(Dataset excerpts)
=-=-=-=-=

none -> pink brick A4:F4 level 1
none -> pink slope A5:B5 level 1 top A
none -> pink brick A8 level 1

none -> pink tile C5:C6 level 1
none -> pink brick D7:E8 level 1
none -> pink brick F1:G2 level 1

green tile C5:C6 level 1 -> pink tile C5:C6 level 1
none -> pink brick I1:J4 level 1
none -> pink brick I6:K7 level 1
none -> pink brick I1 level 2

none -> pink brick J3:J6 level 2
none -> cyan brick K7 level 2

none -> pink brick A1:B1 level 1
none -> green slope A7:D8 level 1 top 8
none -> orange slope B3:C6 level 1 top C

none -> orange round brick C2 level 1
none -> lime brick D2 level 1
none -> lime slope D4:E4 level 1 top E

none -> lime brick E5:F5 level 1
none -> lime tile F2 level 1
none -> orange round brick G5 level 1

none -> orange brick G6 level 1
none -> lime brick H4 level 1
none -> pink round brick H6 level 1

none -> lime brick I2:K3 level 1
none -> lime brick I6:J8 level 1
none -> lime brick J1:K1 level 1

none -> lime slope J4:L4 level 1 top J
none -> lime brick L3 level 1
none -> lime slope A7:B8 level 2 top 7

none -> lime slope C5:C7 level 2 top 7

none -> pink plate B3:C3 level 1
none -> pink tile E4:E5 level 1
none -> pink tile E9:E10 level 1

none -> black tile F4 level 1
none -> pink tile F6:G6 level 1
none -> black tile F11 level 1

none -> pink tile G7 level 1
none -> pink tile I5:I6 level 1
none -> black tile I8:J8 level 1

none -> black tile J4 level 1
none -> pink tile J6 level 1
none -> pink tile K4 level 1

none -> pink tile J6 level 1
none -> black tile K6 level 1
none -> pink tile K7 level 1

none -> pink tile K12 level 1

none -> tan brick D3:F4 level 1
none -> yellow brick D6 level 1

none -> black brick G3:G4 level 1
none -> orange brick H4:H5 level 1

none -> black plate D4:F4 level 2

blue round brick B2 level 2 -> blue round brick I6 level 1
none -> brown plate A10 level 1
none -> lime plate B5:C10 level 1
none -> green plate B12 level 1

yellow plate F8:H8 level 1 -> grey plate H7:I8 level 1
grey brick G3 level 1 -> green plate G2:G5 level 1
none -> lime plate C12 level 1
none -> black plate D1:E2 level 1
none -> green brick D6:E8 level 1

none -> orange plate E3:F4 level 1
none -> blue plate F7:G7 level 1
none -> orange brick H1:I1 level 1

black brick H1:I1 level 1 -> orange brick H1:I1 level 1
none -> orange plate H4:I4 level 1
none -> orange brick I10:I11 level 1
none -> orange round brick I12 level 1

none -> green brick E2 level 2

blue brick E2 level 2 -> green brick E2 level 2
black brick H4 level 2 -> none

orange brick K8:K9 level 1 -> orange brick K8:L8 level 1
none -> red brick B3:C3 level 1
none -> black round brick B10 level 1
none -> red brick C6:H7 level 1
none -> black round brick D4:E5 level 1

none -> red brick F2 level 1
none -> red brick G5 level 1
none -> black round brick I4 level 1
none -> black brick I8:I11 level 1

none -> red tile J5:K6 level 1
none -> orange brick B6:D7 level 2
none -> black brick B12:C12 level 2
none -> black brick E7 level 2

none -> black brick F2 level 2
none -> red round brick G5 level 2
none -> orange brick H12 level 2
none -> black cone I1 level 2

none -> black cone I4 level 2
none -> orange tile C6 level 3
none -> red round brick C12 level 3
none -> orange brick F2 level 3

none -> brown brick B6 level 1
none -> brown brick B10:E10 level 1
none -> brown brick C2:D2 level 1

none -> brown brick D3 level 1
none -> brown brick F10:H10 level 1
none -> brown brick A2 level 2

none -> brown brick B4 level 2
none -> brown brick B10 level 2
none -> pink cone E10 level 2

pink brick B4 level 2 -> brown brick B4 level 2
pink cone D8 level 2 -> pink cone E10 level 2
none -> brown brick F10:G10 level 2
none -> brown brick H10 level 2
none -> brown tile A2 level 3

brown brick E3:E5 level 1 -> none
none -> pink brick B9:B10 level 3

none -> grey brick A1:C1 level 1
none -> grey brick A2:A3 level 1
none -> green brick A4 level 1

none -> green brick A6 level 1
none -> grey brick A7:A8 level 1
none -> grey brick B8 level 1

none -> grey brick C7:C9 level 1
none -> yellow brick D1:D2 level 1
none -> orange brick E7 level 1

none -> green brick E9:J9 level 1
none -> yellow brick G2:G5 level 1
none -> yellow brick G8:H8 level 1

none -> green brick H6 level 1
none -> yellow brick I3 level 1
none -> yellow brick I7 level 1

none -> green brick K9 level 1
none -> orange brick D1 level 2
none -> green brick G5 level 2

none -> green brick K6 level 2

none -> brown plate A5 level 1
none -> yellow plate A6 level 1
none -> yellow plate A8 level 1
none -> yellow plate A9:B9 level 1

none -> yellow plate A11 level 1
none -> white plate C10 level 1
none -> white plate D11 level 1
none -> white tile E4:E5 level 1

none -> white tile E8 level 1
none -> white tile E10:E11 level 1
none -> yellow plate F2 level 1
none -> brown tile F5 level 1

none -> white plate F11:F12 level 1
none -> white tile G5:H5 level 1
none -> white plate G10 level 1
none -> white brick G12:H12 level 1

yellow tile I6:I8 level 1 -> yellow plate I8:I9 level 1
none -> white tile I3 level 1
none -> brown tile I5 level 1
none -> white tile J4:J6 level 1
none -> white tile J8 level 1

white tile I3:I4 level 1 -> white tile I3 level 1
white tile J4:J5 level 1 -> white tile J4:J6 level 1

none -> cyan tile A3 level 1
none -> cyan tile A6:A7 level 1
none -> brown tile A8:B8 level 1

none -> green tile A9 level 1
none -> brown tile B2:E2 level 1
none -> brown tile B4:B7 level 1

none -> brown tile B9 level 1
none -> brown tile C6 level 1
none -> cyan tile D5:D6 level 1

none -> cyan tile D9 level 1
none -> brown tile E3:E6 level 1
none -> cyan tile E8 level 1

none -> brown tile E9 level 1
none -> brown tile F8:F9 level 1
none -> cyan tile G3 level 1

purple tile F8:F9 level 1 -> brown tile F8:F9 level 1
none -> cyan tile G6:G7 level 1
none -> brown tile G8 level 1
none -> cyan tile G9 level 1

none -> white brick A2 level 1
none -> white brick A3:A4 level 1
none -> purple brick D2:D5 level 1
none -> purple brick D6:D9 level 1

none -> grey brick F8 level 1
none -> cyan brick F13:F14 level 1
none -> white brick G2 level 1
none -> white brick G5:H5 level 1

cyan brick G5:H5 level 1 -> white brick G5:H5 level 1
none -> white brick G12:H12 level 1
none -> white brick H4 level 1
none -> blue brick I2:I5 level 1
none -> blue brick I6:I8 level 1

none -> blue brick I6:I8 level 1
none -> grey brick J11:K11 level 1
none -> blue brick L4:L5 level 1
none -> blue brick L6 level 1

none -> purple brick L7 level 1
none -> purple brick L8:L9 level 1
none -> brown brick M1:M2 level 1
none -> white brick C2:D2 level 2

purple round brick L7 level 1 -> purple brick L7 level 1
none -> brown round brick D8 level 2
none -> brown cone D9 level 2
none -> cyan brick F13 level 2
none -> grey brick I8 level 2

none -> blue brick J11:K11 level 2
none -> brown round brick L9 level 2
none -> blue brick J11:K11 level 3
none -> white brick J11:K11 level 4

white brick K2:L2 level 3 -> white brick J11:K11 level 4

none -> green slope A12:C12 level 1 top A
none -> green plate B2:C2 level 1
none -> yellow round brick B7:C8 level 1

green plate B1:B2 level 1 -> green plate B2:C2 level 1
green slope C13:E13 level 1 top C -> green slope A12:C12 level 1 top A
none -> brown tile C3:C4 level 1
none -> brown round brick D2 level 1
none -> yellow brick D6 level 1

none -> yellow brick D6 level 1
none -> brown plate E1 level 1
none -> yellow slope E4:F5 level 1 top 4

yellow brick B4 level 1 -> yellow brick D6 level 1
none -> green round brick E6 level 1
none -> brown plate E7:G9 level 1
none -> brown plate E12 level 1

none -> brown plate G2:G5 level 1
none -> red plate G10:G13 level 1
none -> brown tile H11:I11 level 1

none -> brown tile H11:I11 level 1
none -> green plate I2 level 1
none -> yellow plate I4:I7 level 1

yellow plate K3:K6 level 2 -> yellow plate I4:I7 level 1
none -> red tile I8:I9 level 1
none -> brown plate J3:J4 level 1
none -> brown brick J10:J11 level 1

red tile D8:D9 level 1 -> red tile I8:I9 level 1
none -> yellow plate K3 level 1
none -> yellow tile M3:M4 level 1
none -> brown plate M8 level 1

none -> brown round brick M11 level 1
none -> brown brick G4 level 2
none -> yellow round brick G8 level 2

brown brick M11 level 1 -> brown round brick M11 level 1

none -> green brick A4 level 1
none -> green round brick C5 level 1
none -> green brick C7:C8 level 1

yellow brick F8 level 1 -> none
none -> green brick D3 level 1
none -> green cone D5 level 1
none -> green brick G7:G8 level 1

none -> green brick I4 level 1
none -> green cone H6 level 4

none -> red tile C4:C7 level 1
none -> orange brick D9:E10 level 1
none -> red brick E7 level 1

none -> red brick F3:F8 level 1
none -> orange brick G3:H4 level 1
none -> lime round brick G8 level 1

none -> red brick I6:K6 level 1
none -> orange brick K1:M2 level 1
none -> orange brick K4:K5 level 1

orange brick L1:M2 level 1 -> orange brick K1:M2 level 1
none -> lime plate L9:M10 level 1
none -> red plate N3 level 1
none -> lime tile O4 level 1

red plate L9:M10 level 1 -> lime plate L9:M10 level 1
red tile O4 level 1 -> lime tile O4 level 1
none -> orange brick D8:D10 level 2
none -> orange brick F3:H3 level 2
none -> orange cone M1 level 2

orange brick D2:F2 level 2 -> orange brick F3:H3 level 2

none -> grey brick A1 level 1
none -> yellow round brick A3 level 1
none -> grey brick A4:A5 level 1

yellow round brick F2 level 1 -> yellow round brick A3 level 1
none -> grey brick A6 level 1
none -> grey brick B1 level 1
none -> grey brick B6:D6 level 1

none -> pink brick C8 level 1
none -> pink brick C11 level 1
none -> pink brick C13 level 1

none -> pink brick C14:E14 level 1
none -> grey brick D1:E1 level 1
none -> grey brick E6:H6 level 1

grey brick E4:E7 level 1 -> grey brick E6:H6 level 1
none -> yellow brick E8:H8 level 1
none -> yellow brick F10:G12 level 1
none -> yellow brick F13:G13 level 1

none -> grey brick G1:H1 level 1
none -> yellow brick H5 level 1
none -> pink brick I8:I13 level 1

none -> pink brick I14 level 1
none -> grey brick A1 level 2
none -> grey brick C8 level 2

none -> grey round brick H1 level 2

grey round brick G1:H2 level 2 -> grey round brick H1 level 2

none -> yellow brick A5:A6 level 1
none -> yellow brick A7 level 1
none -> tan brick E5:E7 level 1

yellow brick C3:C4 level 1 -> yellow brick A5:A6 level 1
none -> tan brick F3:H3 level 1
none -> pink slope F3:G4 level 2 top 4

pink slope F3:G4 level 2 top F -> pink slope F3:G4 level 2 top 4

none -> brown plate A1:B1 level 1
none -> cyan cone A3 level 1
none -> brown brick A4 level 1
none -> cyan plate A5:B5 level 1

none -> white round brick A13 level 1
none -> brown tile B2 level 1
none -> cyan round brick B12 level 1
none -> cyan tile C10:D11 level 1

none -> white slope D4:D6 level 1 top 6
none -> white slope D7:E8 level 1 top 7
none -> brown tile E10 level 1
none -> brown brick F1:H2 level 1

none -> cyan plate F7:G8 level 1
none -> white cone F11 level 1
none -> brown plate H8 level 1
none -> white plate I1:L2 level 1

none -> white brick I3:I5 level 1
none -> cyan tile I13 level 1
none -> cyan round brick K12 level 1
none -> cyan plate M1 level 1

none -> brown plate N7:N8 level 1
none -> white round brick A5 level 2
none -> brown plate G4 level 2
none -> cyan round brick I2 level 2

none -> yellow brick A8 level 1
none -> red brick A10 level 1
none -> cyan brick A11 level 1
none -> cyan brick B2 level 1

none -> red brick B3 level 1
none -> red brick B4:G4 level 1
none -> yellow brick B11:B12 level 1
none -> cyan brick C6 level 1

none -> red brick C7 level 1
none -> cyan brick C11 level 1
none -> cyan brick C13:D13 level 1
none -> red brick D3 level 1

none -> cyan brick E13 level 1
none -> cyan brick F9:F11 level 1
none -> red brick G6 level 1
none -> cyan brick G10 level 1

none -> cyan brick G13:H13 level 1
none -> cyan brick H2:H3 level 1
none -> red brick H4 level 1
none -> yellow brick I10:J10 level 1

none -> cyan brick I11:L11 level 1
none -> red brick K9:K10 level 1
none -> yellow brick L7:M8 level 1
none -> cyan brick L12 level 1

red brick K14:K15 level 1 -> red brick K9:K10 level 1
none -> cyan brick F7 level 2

=-=-=-=-=

= WORK INSTRUCTIONS =
Print exactly the lines above from the one with "none -> white tile I3 level 1" to the one with "none -> cyan tile G9 level 1", including both.

= OUTPUT FOR THIS TASK =
none -> white tile I3 level 1
none -> brown tile I5 level 1
none -> white tile J4:J6 level 1
none -> white tile J8 level 1

white tile I3:I4 level 1 -> white tile I3 level 1
white tile J4:J5 level 1 -> white tile J4:J6 level 1

none -> cyan tile A3 level 1
none -> cyan tile A6:A7 level 1
none -> brown tile A8:B8 level 1

none -> green tile A9 level 1
none -> brown tile B2:E2 level 1
none -> brown tile B4:B7 level 1

none -> brown tile B9 level 1
none -> brown tile C6 level 1
none -> cyan tile D5:D6 level 1

none -> cyan tile D9 level 1
none -> brown tile E3:E6 level 1
none -> cyan tile E8 level 1

none -> brown tile E9 level 1
none -> brown tile F8:F9 level 1
none -> cyan tile G3 level 1

purple tile F8:F9 level 1 -> brown tile F8:F9 level 1
none -> cyan tile G6:G7 level 1
none -> brown tile G8 level 1
none -> cyan tile G9 level 1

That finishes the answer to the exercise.